**Records supplied**

......

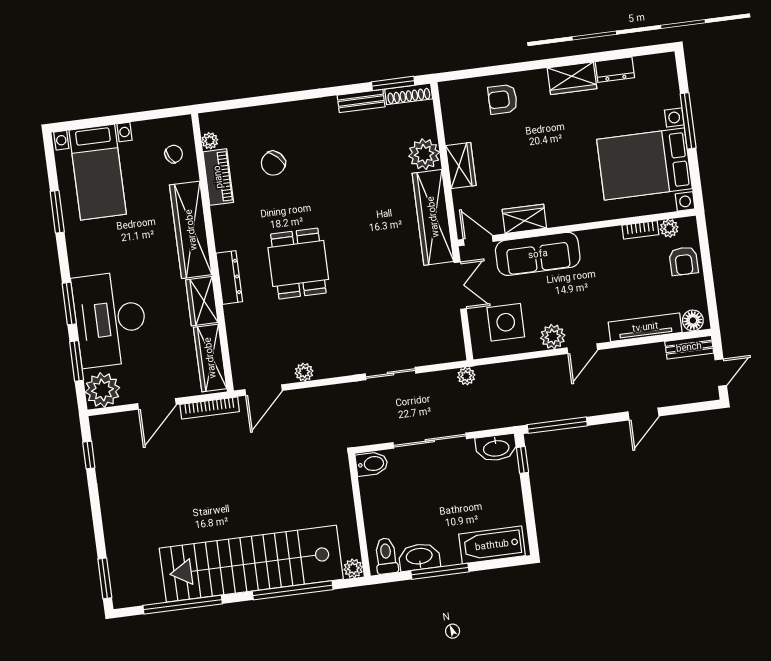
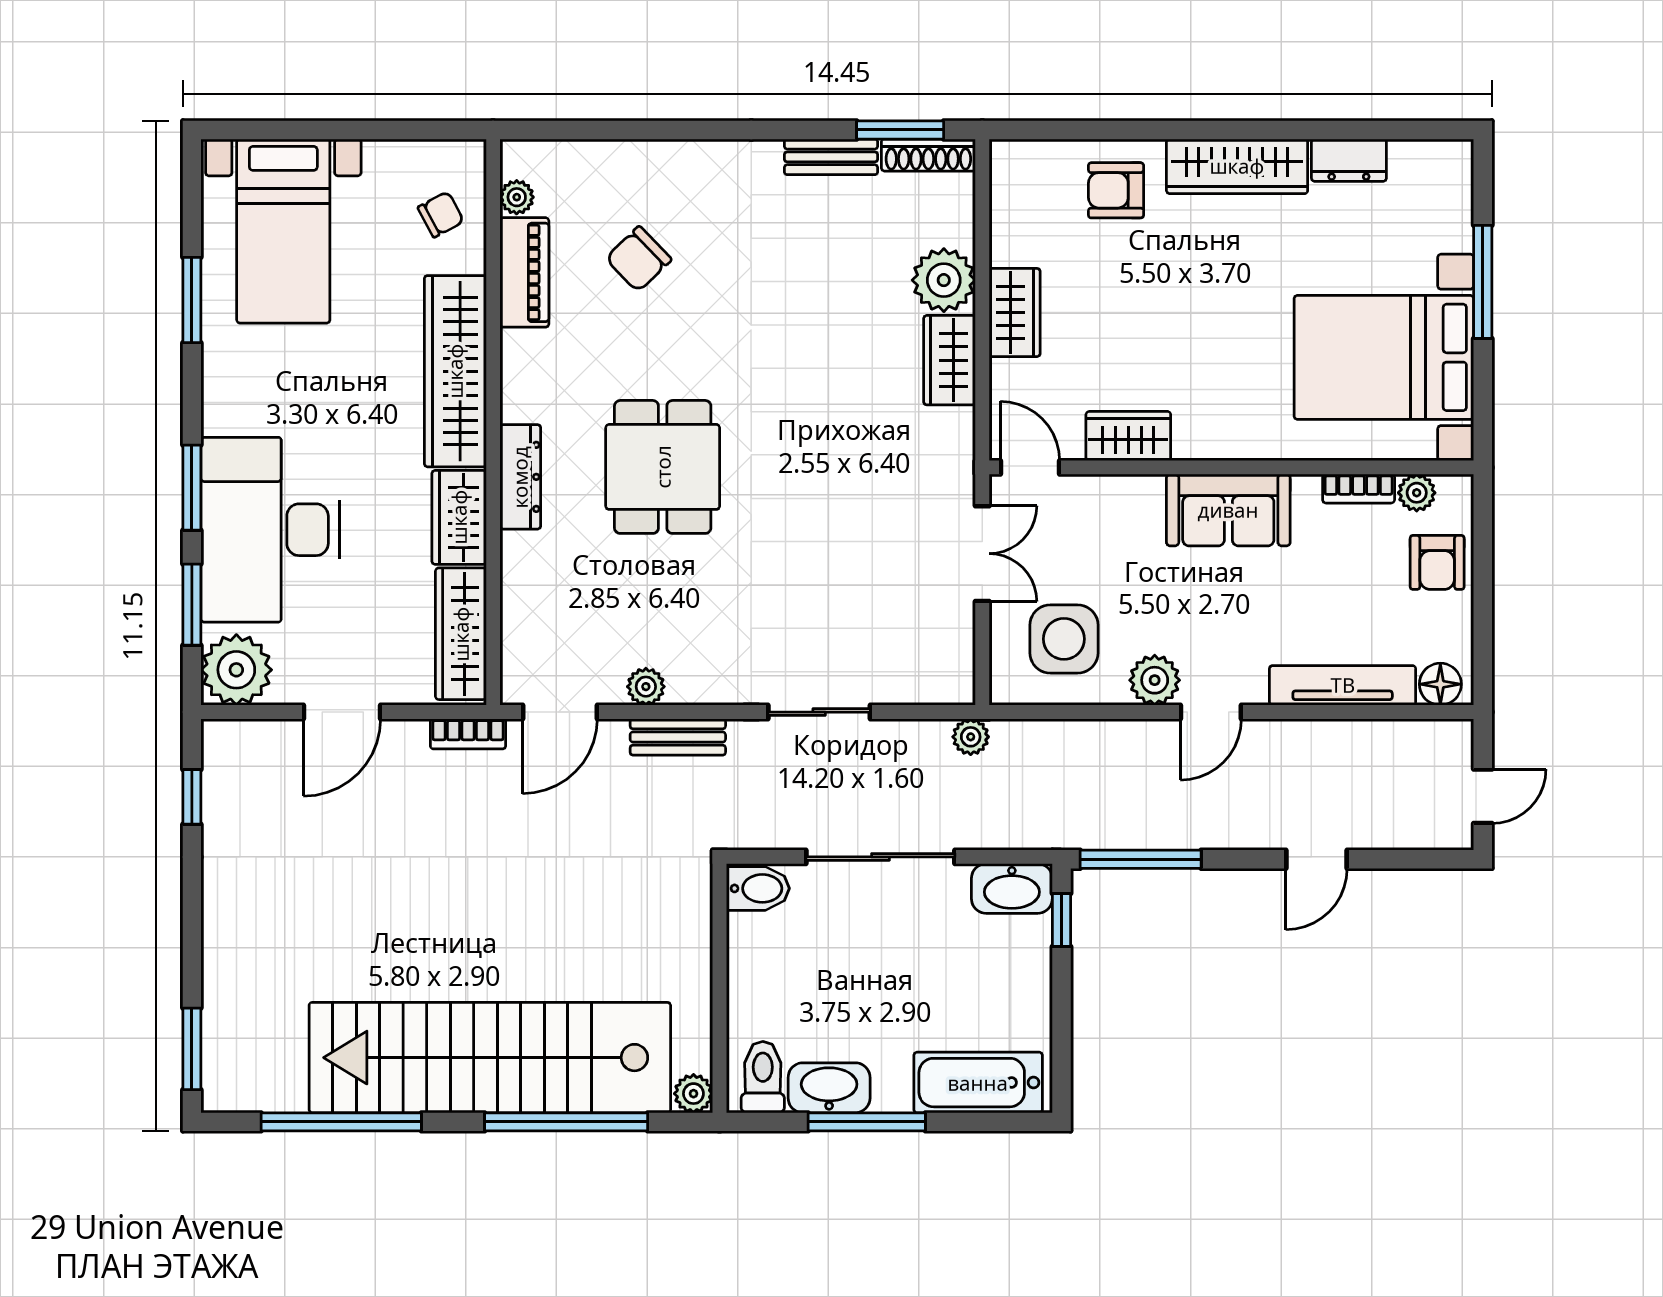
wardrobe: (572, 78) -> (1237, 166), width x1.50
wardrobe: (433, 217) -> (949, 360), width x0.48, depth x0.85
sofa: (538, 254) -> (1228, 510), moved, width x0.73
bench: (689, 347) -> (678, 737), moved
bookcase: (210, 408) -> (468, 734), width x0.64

......

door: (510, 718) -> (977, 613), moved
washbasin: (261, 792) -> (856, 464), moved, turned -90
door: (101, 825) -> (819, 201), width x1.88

......

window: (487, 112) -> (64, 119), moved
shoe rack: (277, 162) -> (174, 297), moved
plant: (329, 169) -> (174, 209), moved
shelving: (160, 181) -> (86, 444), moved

......

**Problem requirements**
Lines holding the string "door": find them in the listing above and copy each one.

**Completed exercise**
door: (510, 718) -> (977, 613), moved
door: (101, 825) -> (819, 201), width x1.88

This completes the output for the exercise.